▸ **YOUR ASSIGNMENT**
If a line of the data below contains the string "pink", copy it into your answer.

▸ **EXERCISE MATERIAL**
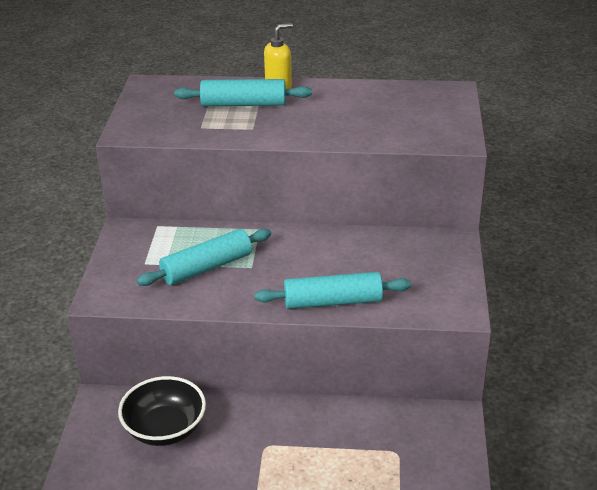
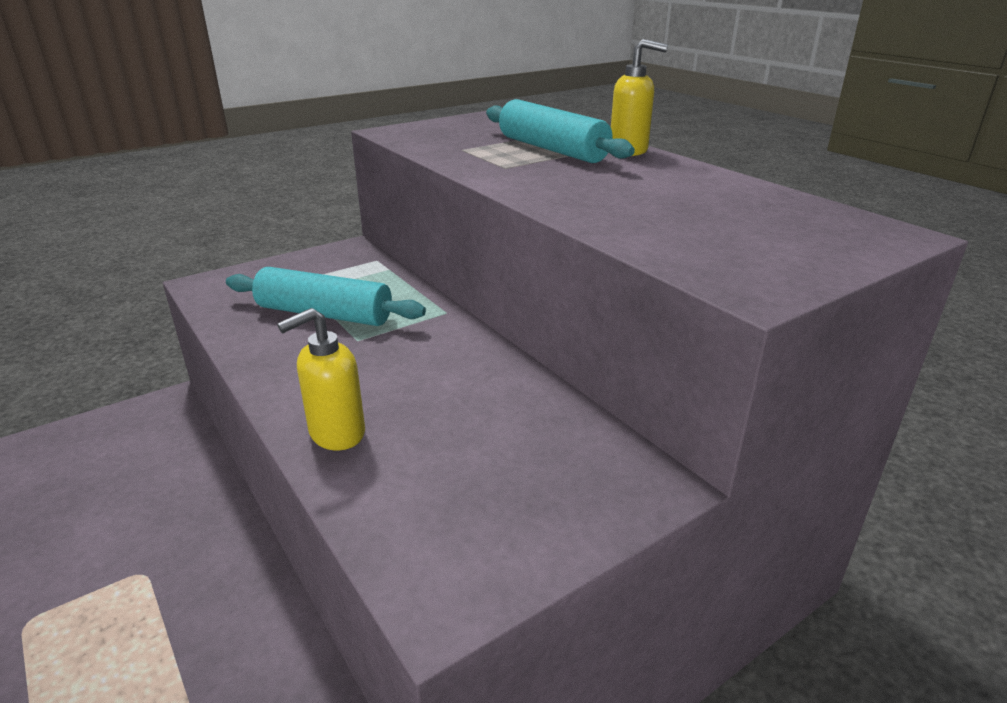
camera: 50 degrees right, 5 degrees down
(165, 429) = (138, 469): black bowl -> none
(333, 302) = (336, 433): turquoise rolling pin -> yellow soap dispenser

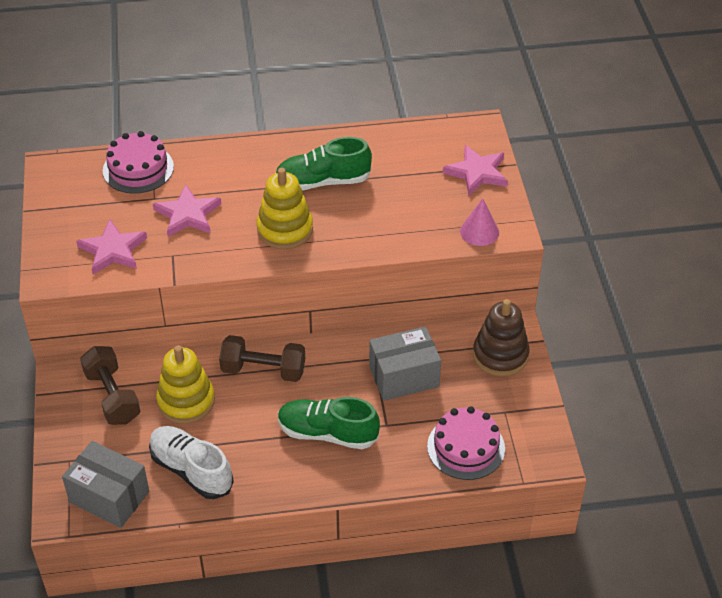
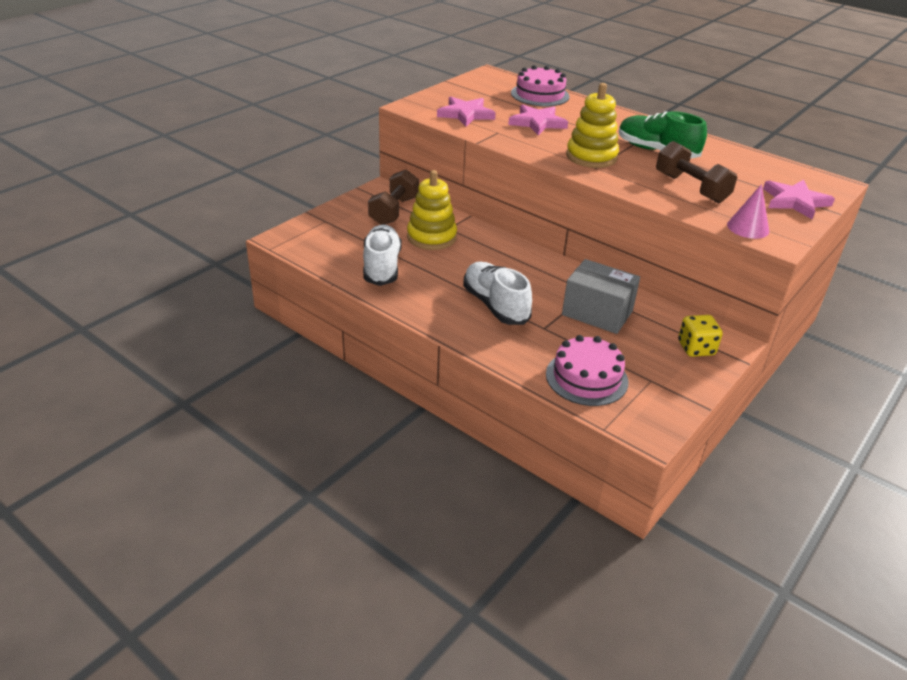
camera: 45 degrees right, 10 degrees down
(109, 497) = (318, 248): grey box -> none
(263, 370) = (502, 252): brown dumbbell -> brown dumbbell (691, 188)
(327, 433) = (495, 305): green shoe -> white shoe
(500, 355) = (696, 348): brown stacking toy -> yellow dice

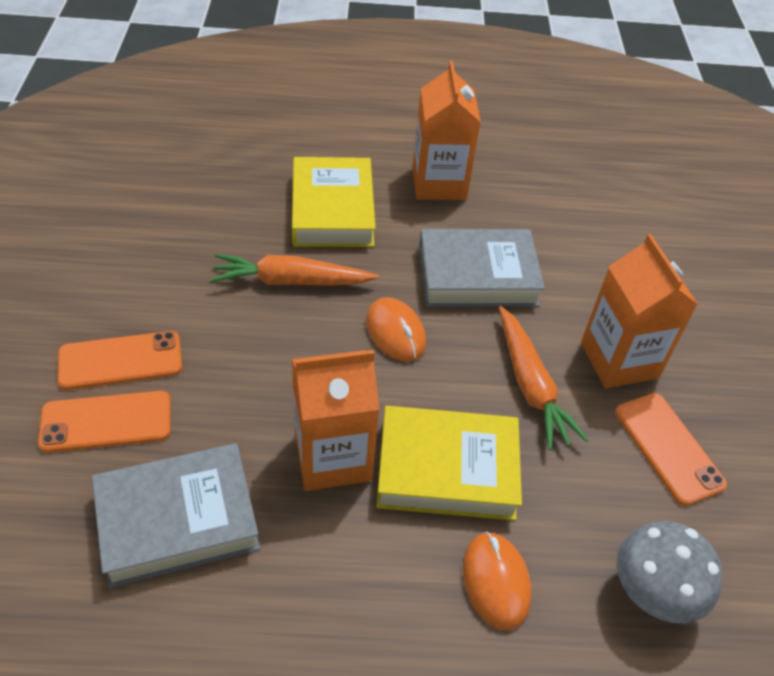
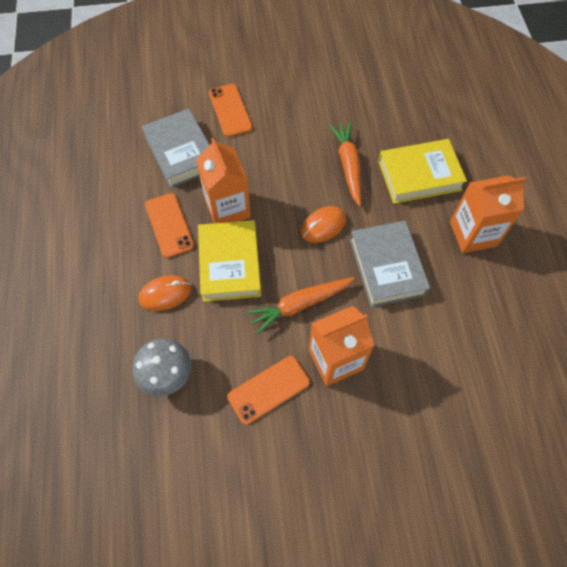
camera: 85 degrees right, 15 degrees up
(120, 361) = (269, 105): orange phone -> orange phone (169, 225)

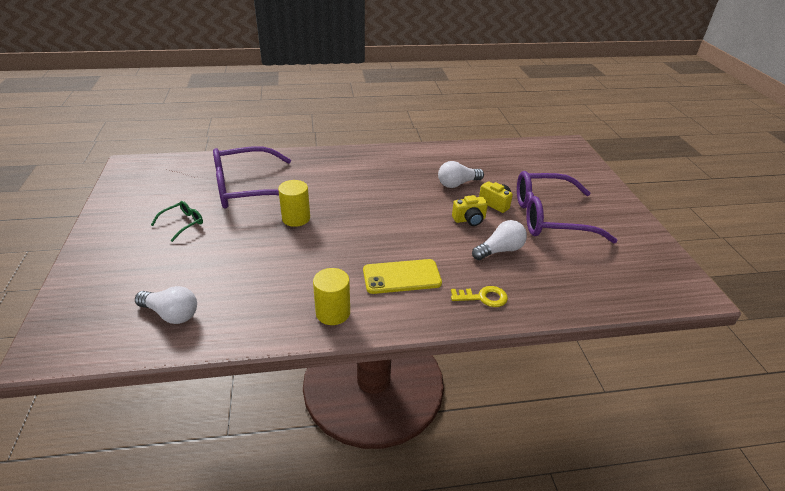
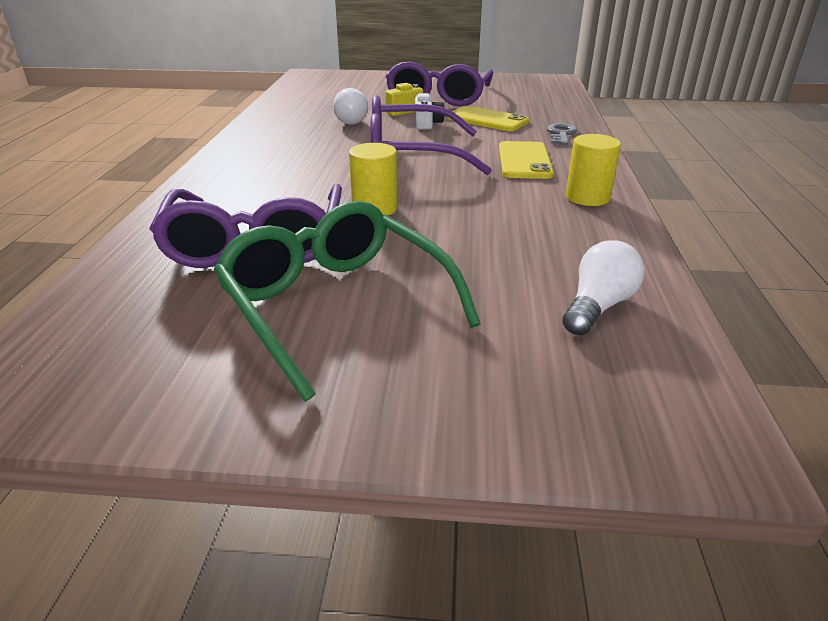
camera: 75 degrees left, 5 degrees down
(183, 223) = (335, 305): green glasses -> green glasses, size x2.35
(392, 220) = (410, 155): none -> purple glasses
(469, 219) = (427, 124): yellow camera -> white camera
(483, 297) = (561, 134): yellow key -> grey key
(500, 250) = (487, 120): white light bulb -> yellow phone

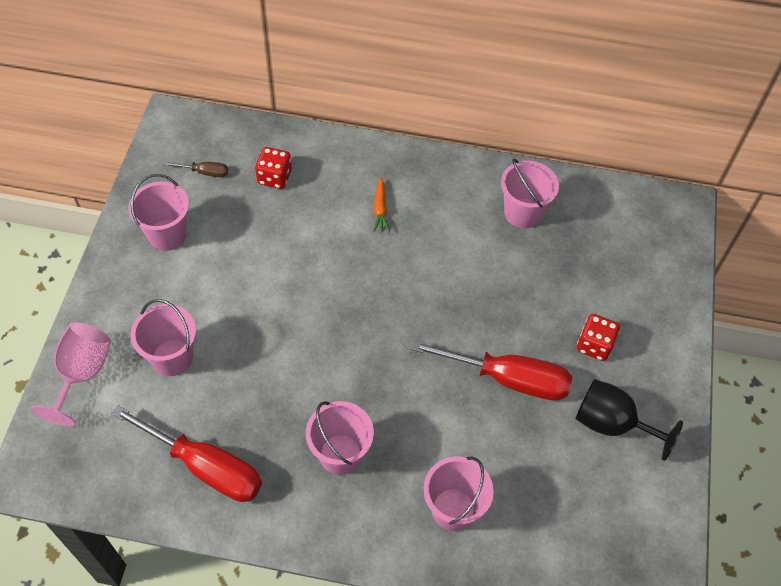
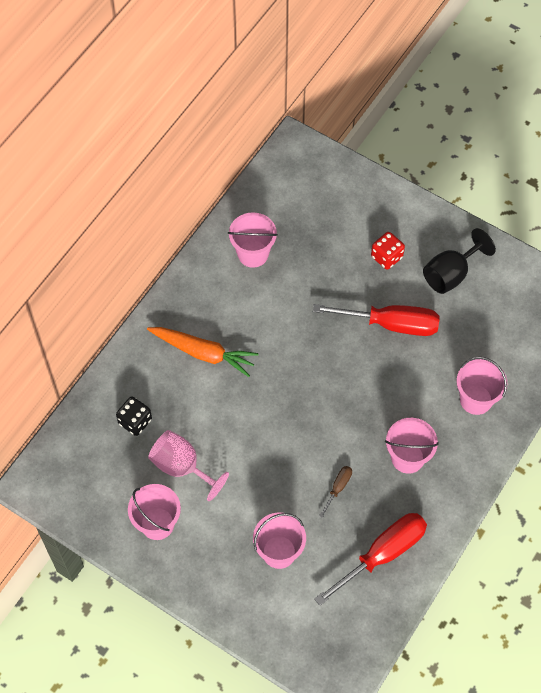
camera: 65 degrees left, 5 degrees up
(82, 374) = (266, 624): pink goblet -> pink goblet (182, 467)
(204, 172) = (104, 475): brown screwdriver -> brown screwdriver (338, 488)
(274, 177) = (135, 421): red dice -> black dice
(380, 209) = (203, 353): orange carrot -> orange carrot, size x1.97
(508, 379) = (391, 324): red screwdriver -> red screwdriver turned 60 degrees clockwise

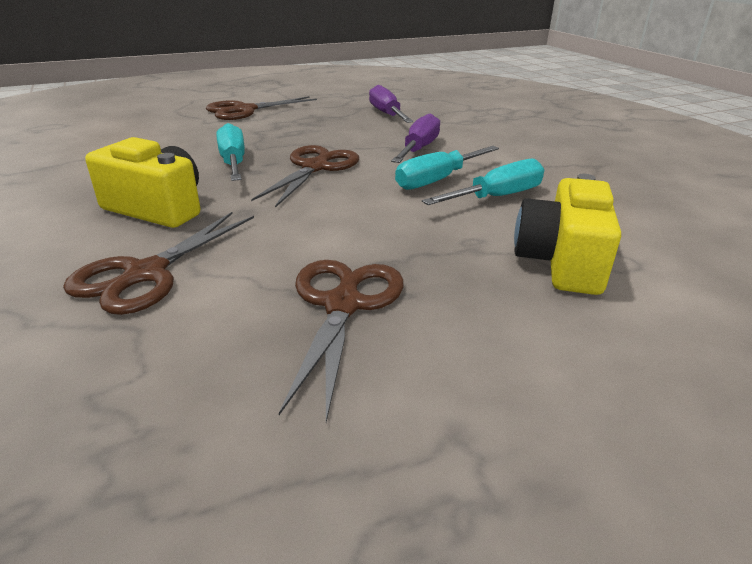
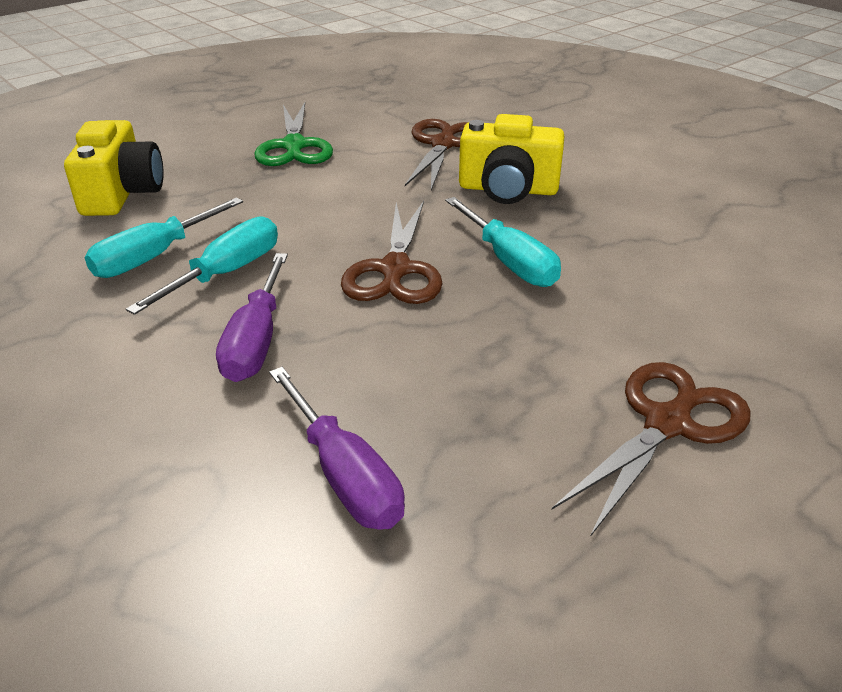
camera: 165 degrees right, 5 degrees up
(343, 305) = (294, 146): brown scissors -> green scissors

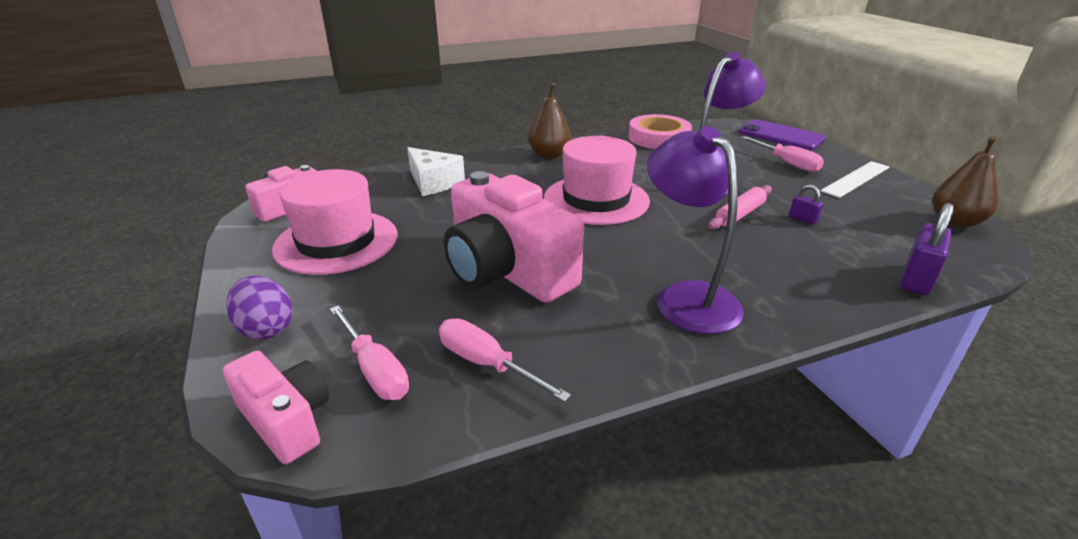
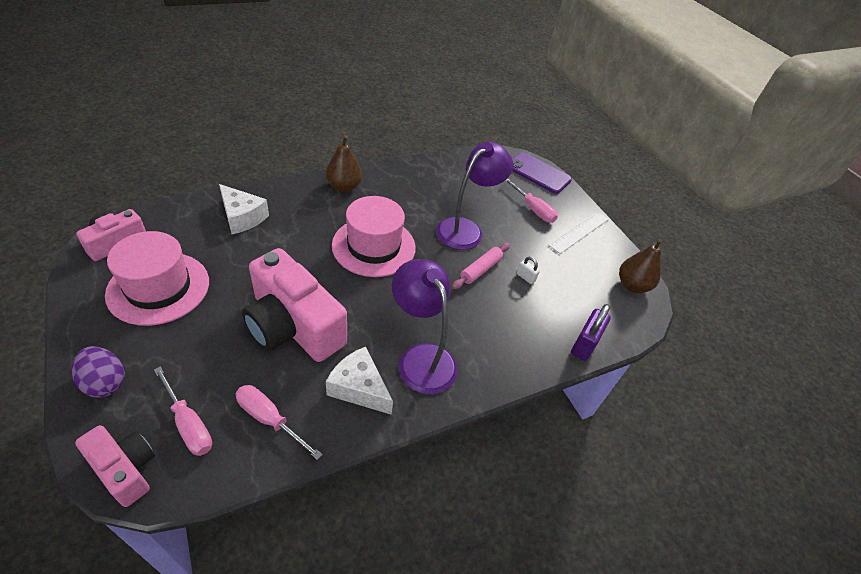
camera: 10 degrees left, 15 degrees up
(607, 329) = (359, 388): none -> white cheese
(658, 138) = (439, 169): pink tape -> none
(803, 219) = (525, 277): purple padlock -> white padlock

▸ **RESULT OF THE TASK**
(82, 374) = (266, 624): pink goblet -> pink goblet (182, 467)
(658, 138) = (439, 169): pink tape -> none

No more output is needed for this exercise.